Supplied data:
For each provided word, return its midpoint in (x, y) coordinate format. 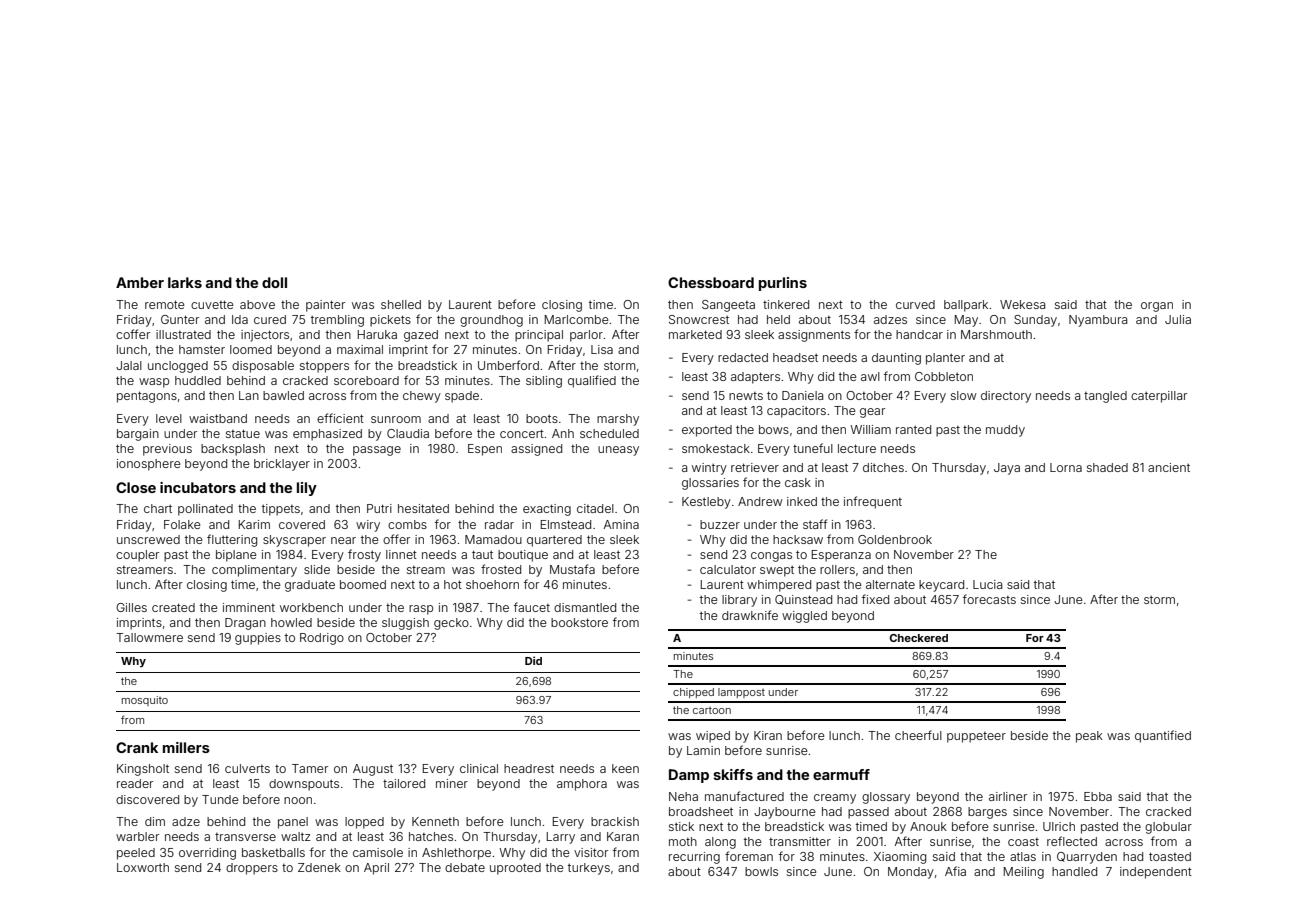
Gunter (180, 319)
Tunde (220, 799)
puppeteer (976, 737)
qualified (592, 381)
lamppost (741, 693)
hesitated (423, 508)
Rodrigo (322, 639)
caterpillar (1159, 397)
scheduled (609, 433)
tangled (1105, 397)
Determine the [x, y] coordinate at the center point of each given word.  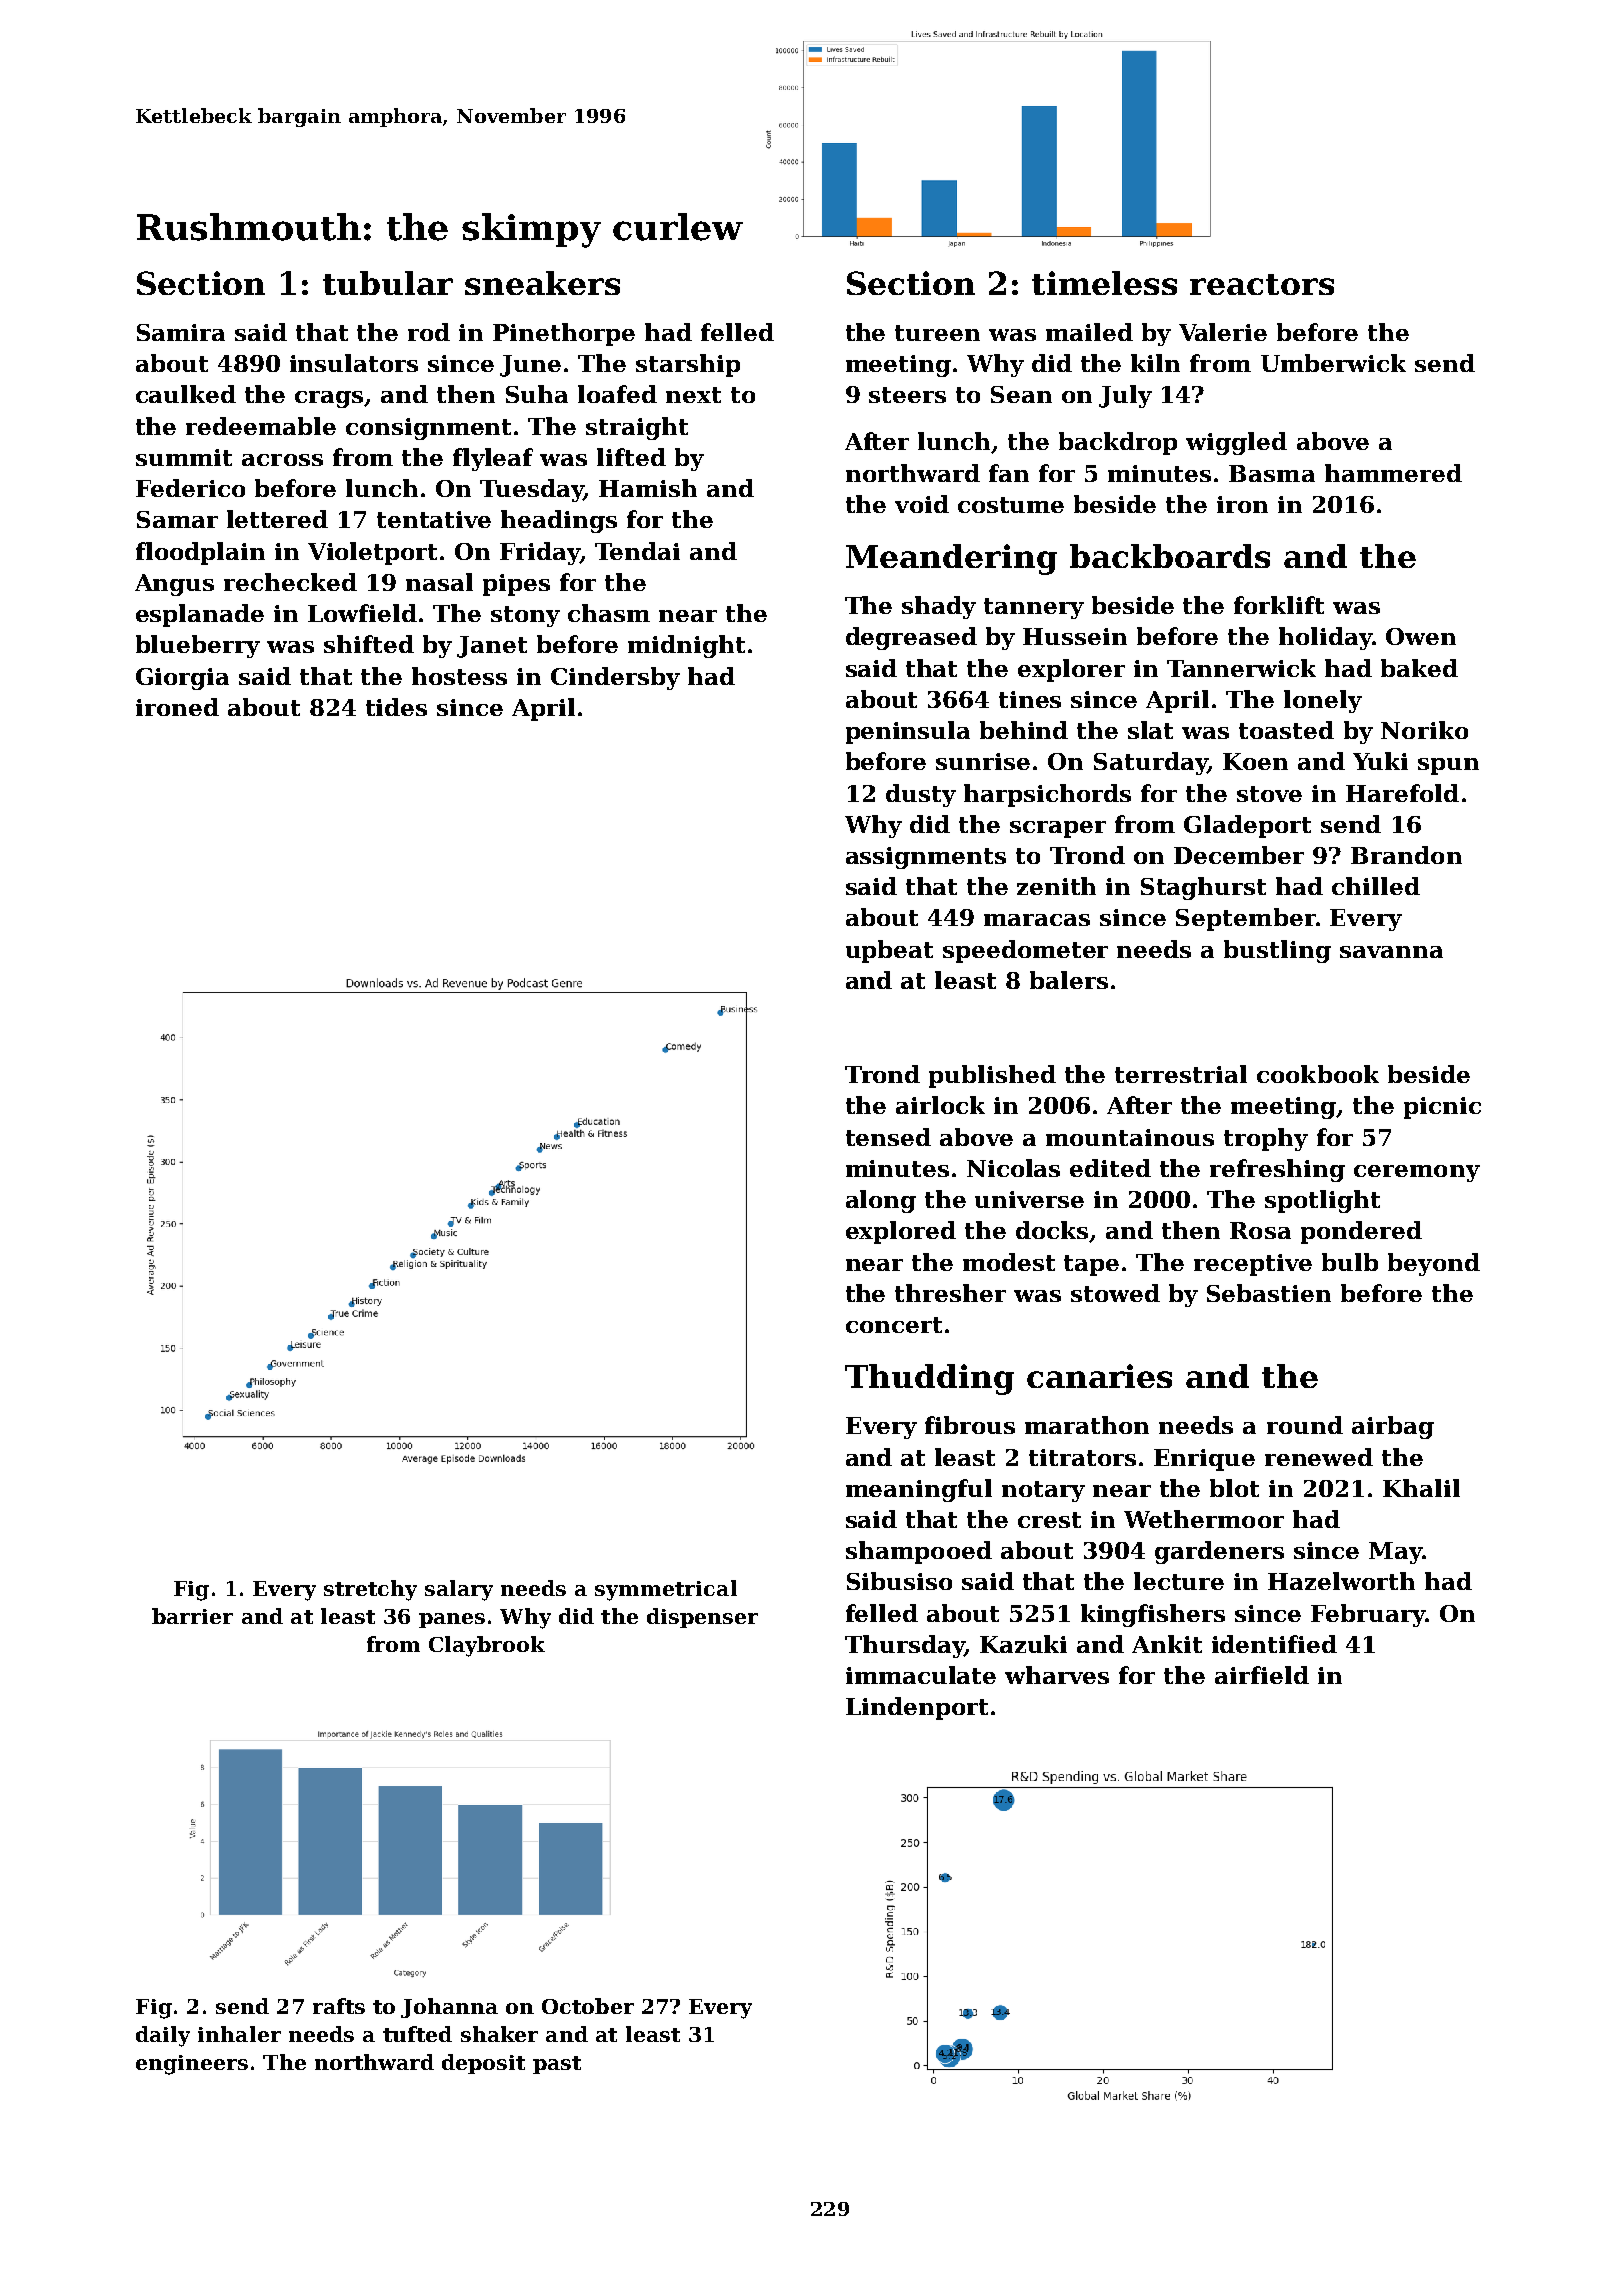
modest [1009, 1262]
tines [1030, 699]
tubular [388, 283]
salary [459, 1590]
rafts [339, 2006]
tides [396, 707]
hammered [1393, 473]
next [693, 395]
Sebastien [1269, 1293]
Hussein [1075, 636]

Problem statement:
Please write out every line of the material above as a JSON list of strings, one string per line, skipping blank lines and leaving out the pictures.

Finished task:
[
  "For each provided word, return its midpoint in (x, y) coordinate format. ",
  "Gunter (180, 319)",
  "Tunde (220, 799)",
  "puppeteer (976, 737)",
  "qualified (592, 381)",
  "lamppost (741, 693)",
  "hesitated (423, 508)",
  "Rodrigo (322, 639)",
  "caterpillar (1159, 397)",
  "scheduled (609, 433)",
  "tangled (1105, 397)",
  "Determine the [x, y] coordinate at the center point of each given word.  ",
  "modest [1009, 1262]",
  "tines [1030, 699]",
  "tubular [388, 283]",
  "salary [459, 1590]",
  "rafts [339, 2006]",
  "tides [396, 707]",
  "hammered [1393, 473]",
  "next [693, 395]",
  "Sebastien [1269, 1293]",
  "Hussein [1075, 636]"
]